HOW TO COMPLETE THIS TASK
Print the whole listing below exactly as given, pictures excluded.

DATA PROVIDED
_ _ _ _ _ _ _

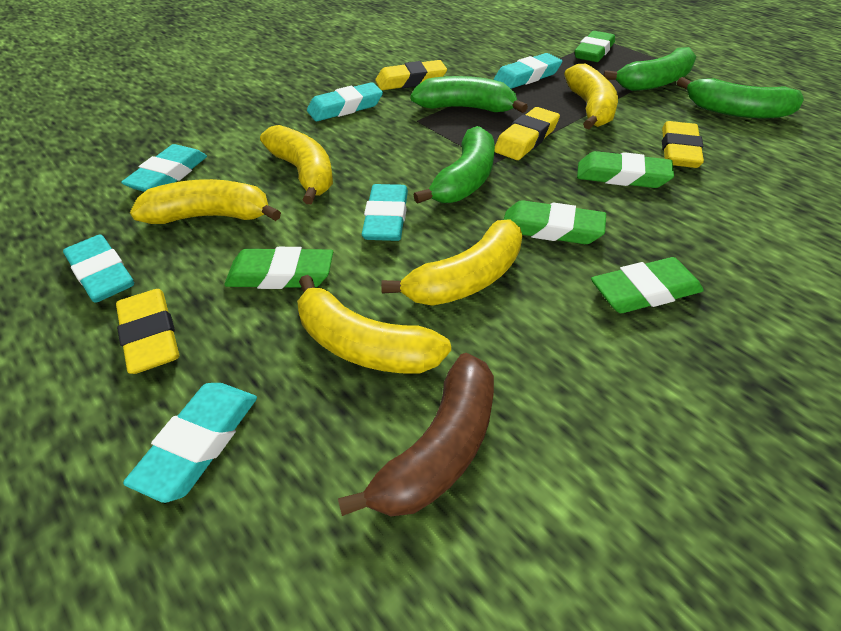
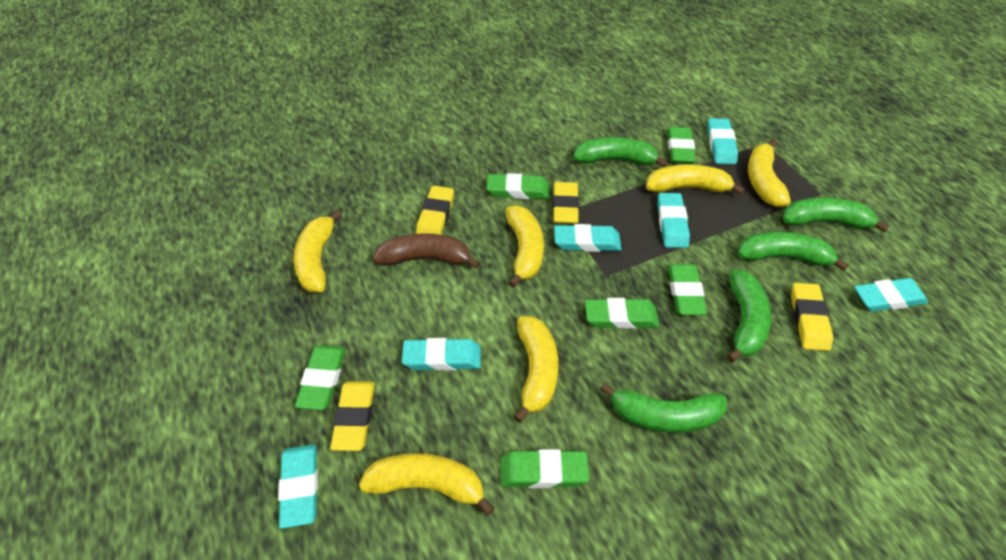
green banana: 4 -> 5
green eraser: 5 -> 6
yellow banana: 5 -> 6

_ _ _ _ _ _ _

FINAL ANSWER
green banana: 4 -> 5
green eraser: 5 -> 6
yellow banana: 5 -> 6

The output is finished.